What this task involves
Beneath this line are entries. Copy the range from the line with "camera: 60 degrees right, 5 degrees down" to the line with "- → okulary/fioletowy (2nd from left) centre", ends included, exactly; leave pictures out.

Provided information
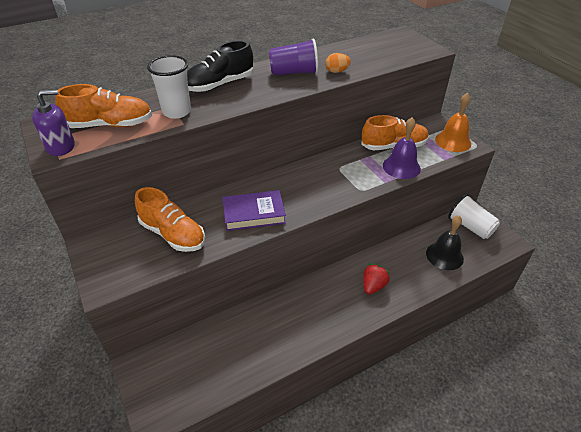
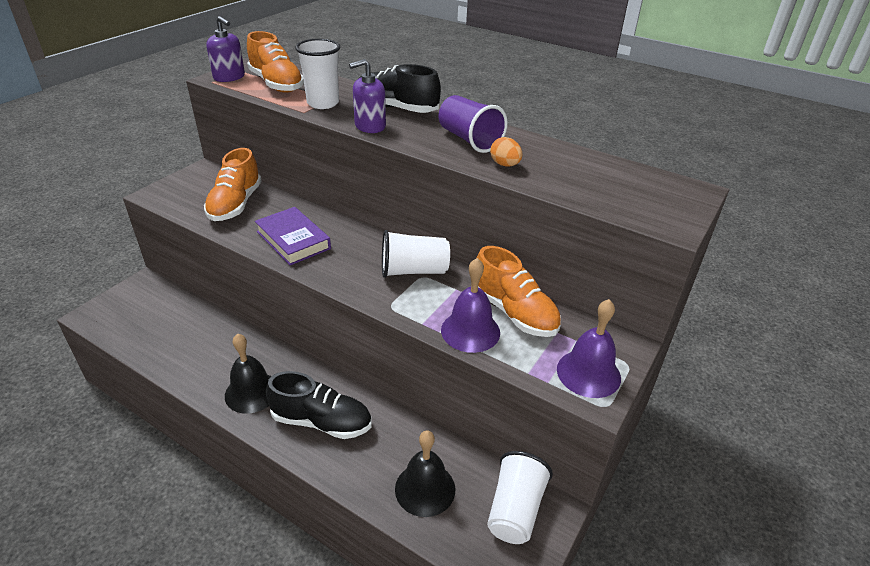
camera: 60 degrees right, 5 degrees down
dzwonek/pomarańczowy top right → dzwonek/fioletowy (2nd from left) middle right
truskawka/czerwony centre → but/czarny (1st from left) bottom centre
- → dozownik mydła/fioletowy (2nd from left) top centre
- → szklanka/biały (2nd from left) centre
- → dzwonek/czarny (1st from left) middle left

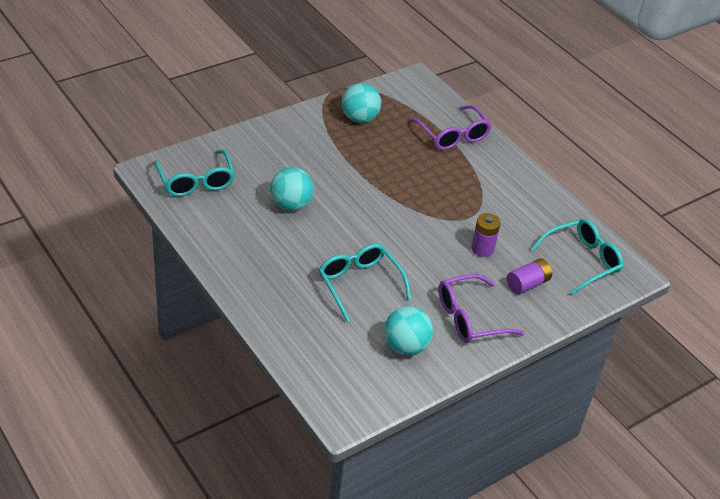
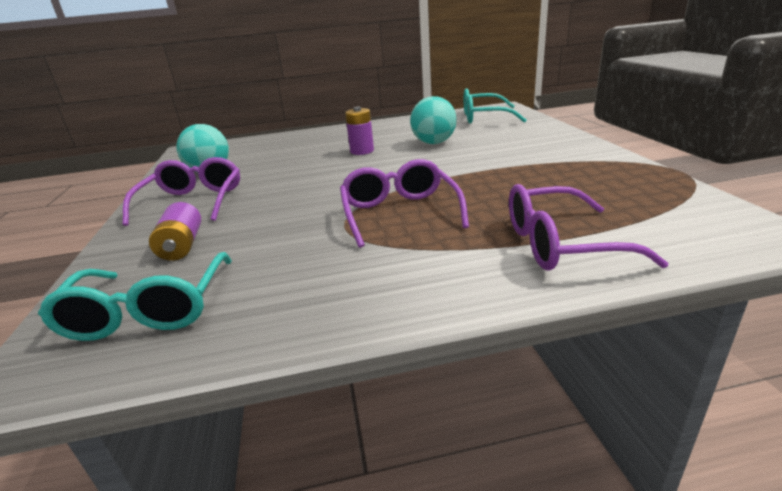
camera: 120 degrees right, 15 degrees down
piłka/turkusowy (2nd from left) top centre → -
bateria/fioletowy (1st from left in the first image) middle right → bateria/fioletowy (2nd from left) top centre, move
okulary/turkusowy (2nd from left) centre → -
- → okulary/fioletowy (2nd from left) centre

==

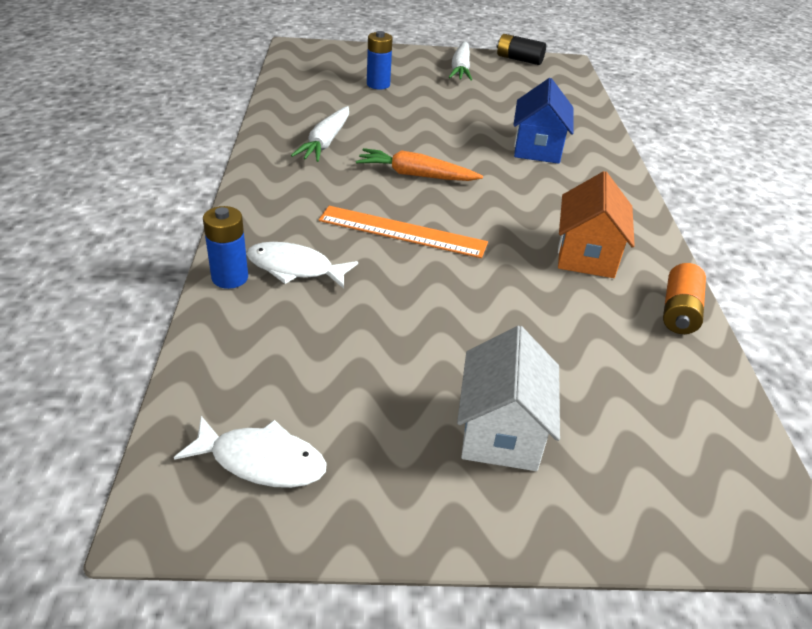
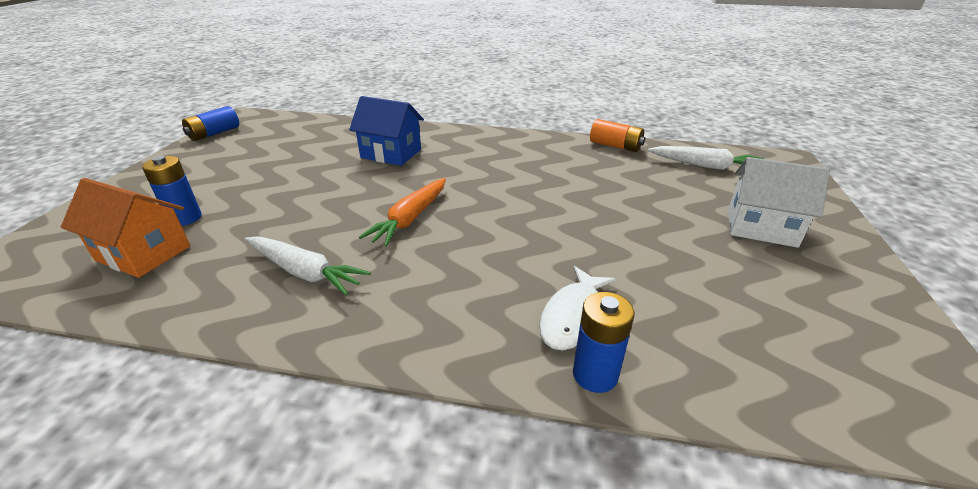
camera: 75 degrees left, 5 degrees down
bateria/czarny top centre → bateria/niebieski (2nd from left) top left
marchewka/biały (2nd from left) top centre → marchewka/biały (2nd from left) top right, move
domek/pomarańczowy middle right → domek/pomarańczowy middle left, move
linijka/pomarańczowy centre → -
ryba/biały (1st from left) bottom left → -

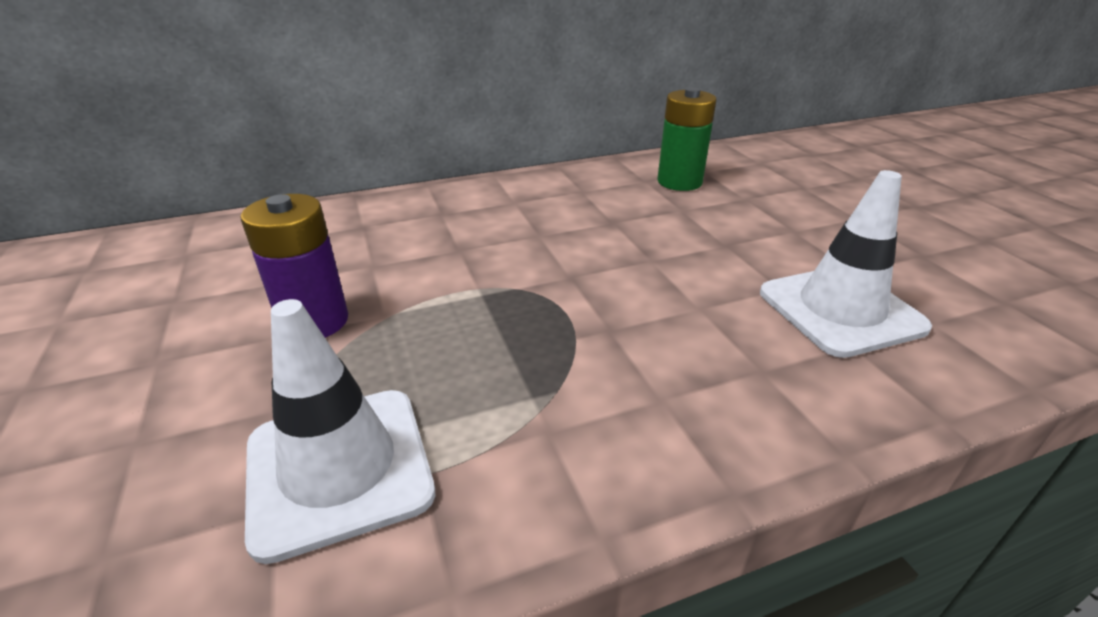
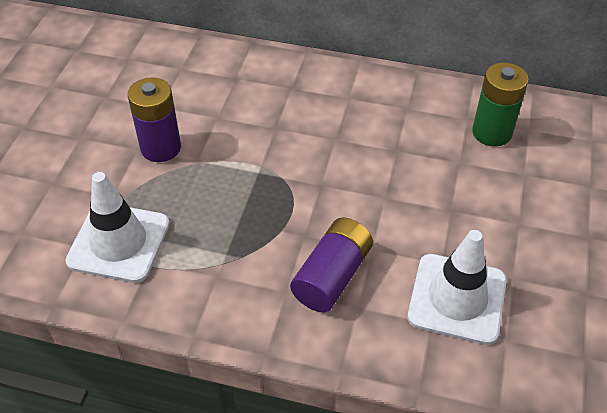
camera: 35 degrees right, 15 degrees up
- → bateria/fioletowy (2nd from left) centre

Answer for this exercise
camera: 60 degrees right, 5 degrees down
dzwonek/pomarańczowy top right → dzwonek/fioletowy (2nd from left) middle right
truskawka/czerwony centre → but/czarny (1st from left) bottom centre
- → dozownik mydła/fioletowy (2nd from left) top centre
- → szklanka/biały (2nd from left) centre
- → dzwonek/czarny (1st from left) middle left

camera: 120 degrees right, 15 degrees down
piłka/turkusowy (2nd from left) top centre → -
bateria/fioletowy (1st from left in the first image) middle right → bateria/fioletowy (2nd from left) top centre, move
okulary/turkusowy (2nd from left) centre → -
- → okulary/fioletowy (2nd from left) centre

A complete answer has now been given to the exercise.